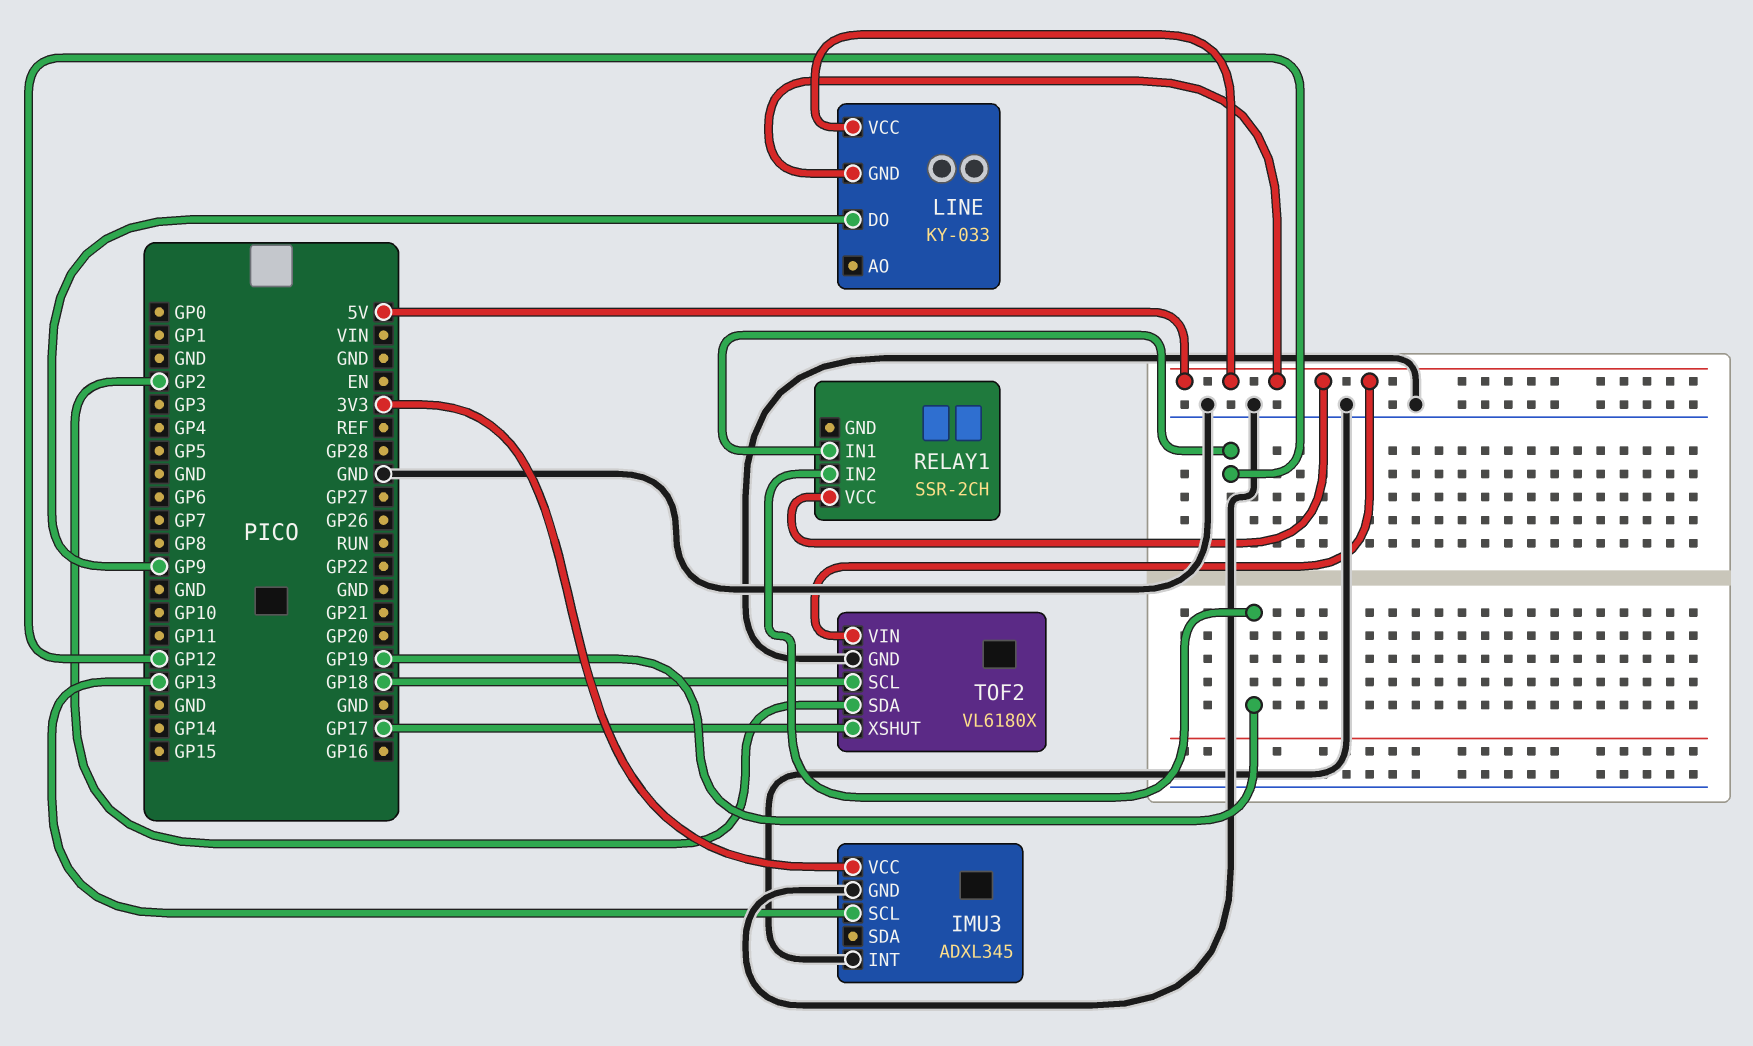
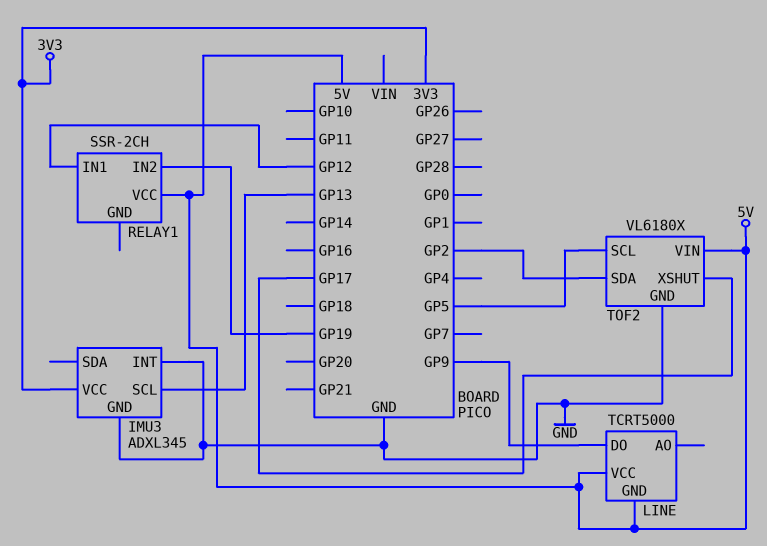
LINE: KY-033 -> TCRT5000
TOF2 pin SCL: GP18 -> GP5

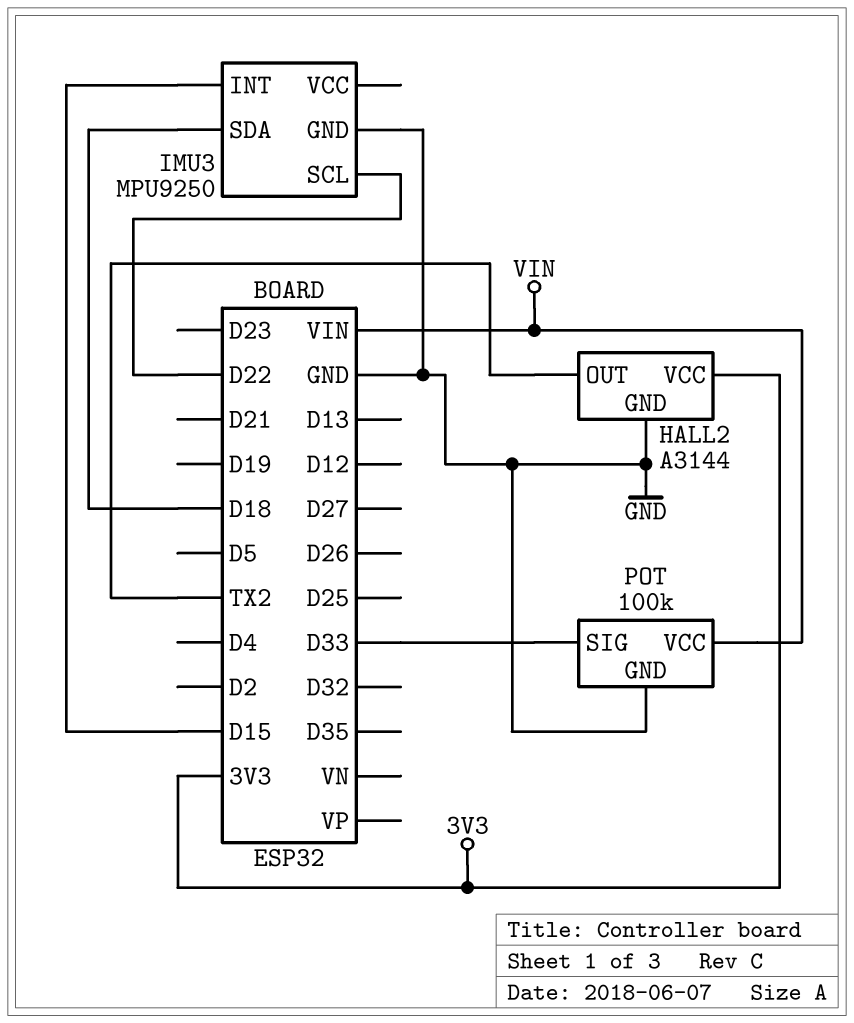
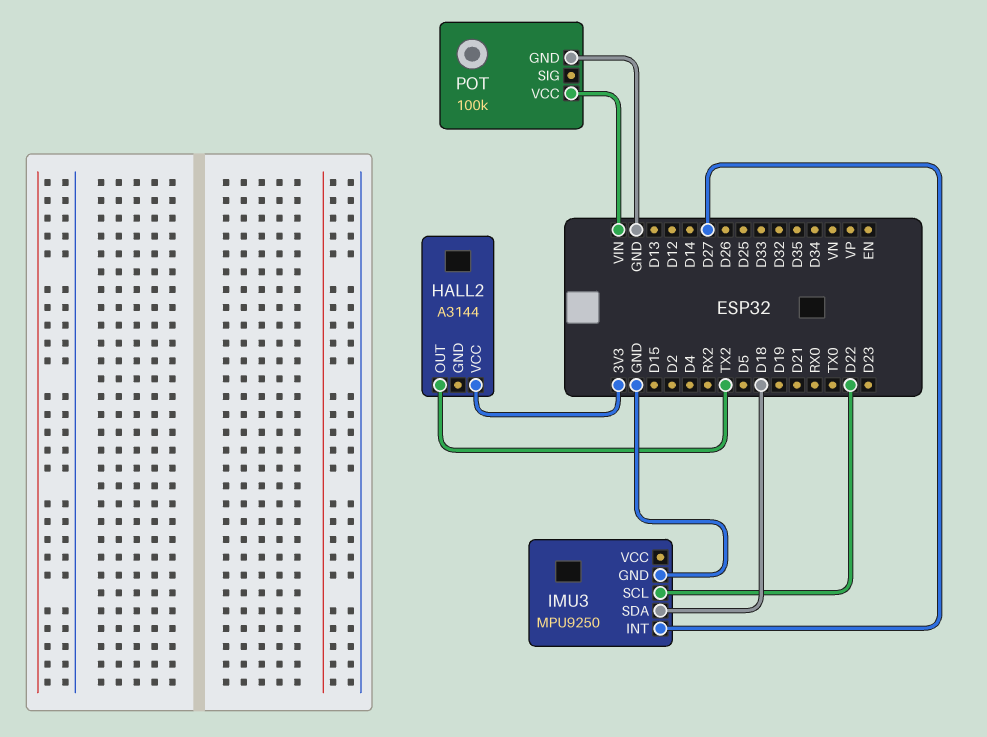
HALL2 pin GND: GND -> none
IMU3 pin INT: D15 -> D27
POT pin SIG: D33 -> none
* * * * * * * * *
▸ **Your instructions**: The response has to be an exact copy of all the data, pictures excluded.

▸ **Output below**:
LINE: KY-033 -> TCRT5000
TOF2 pin SCL: GP18 -> GP5

HALL2 pin GND: GND -> none
IMU3 pin INT: D15 -> D27
POT pin SIG: D33 -> none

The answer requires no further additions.